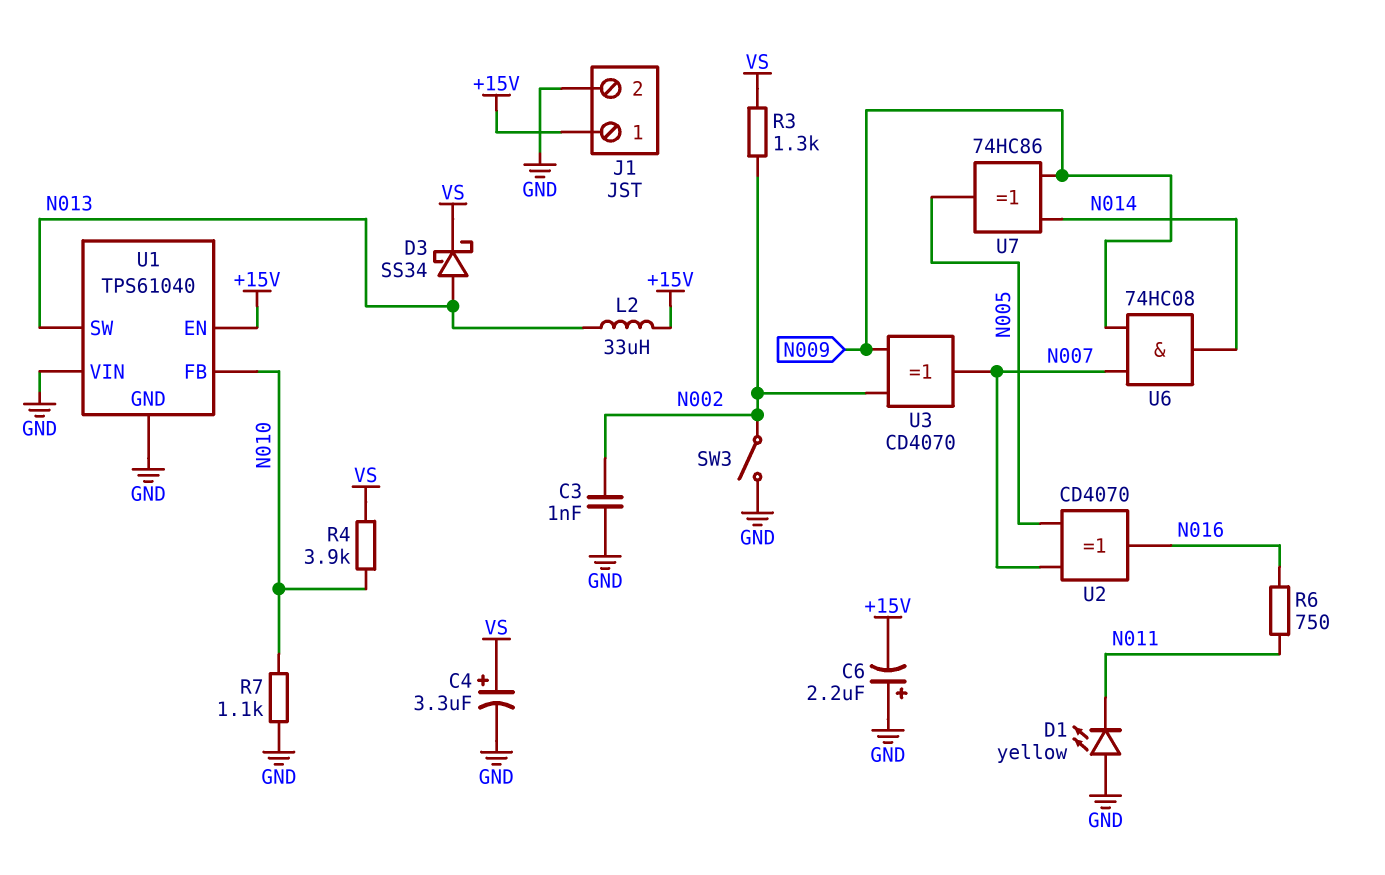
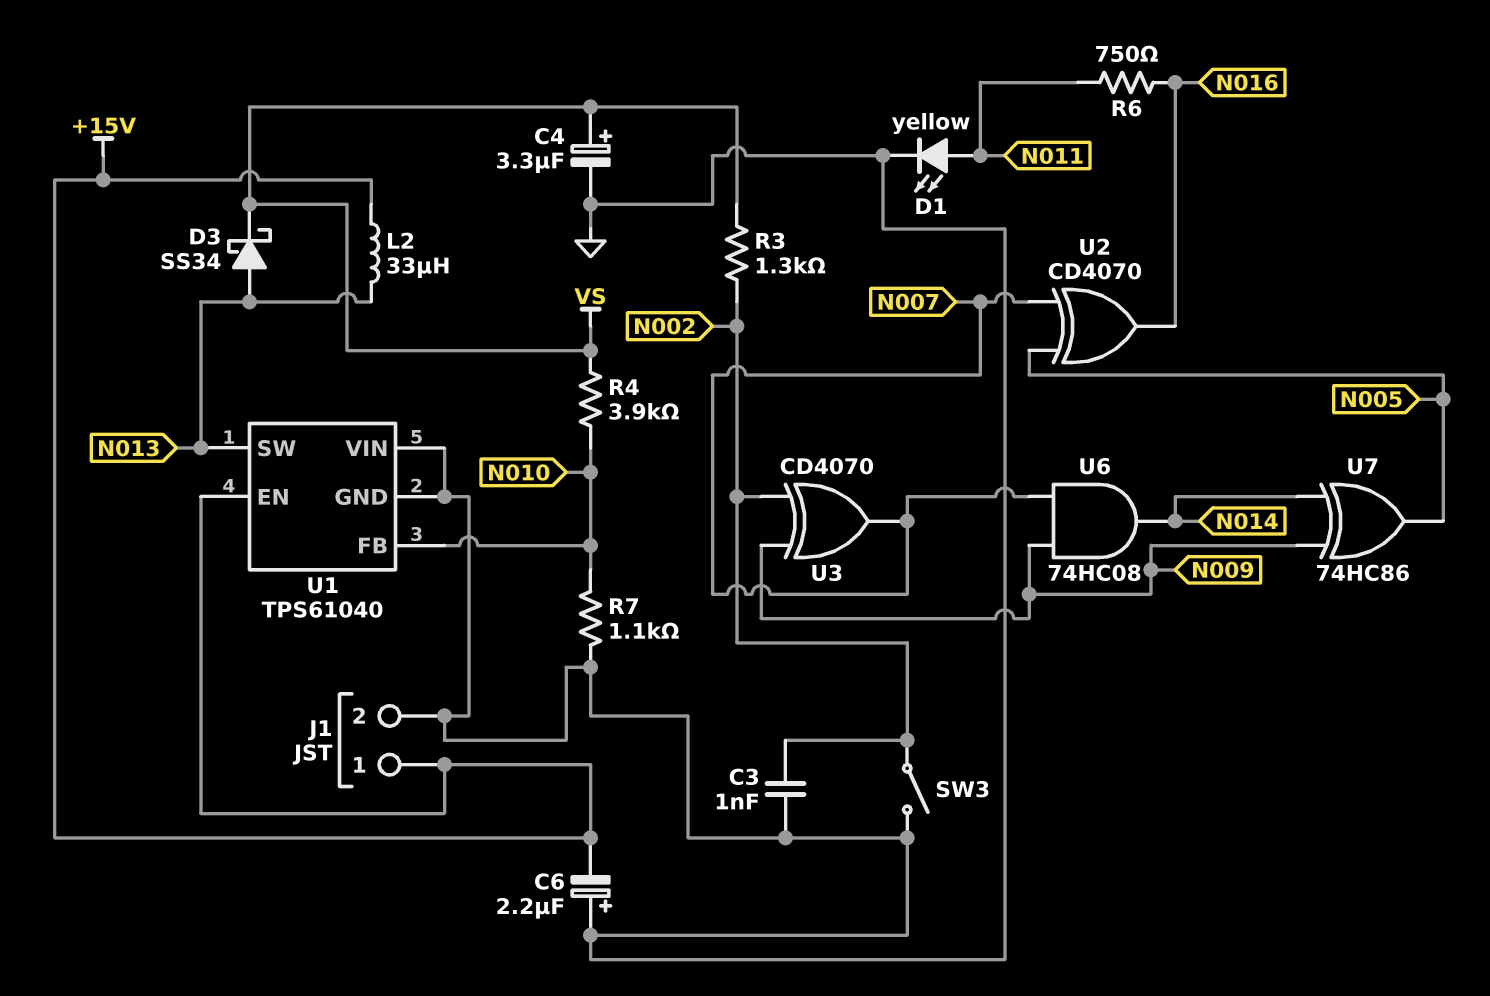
D1: LED yellow (A GND, K N011) -> LED yellow (A N011, K GND)

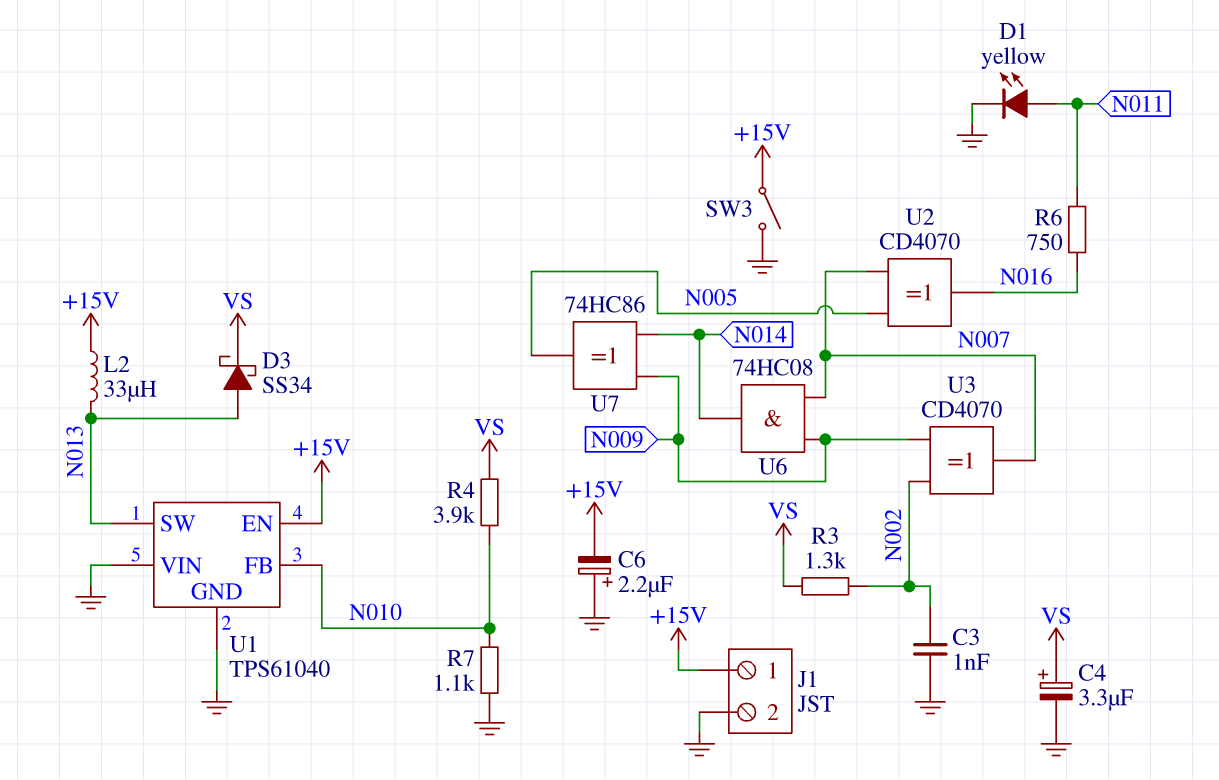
SW3: switch (GND, N002) -> switch (+15V, GND)

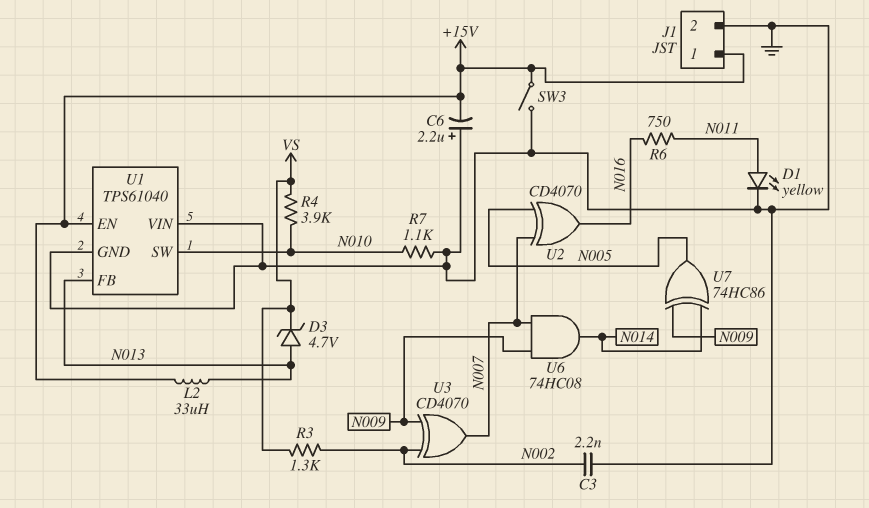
C3: 1nF (GND, N002) -> 2.2nF (GND, N002)
C4: 3.3uF (plus VS, minus GND) -> none
D3: schottky SS34 (A N013, K VS) -> zener 4.7V (A N013, K VS)
U1 pin FB: N010 -> N013
U1 pin SW: N013 -> N010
****
Exercise goal: Transcribe the listing in full and omit the pictures.

Written response:
D1: LED yellow (A GND, K N011) -> LED yellow (A N011, K GND)

SW3: switch (GND, N002) -> switch (+15V, GND)

C3: 1nF (GND, N002) -> 2.2nF (GND, N002)
C4: 3.3uF (plus VS, minus GND) -> none
D3: schottky SS34 (A N013, K VS) -> zener 4.7V (A N013, K VS)
U1 pin FB: N010 -> N013
U1 pin SW: N013 -> N010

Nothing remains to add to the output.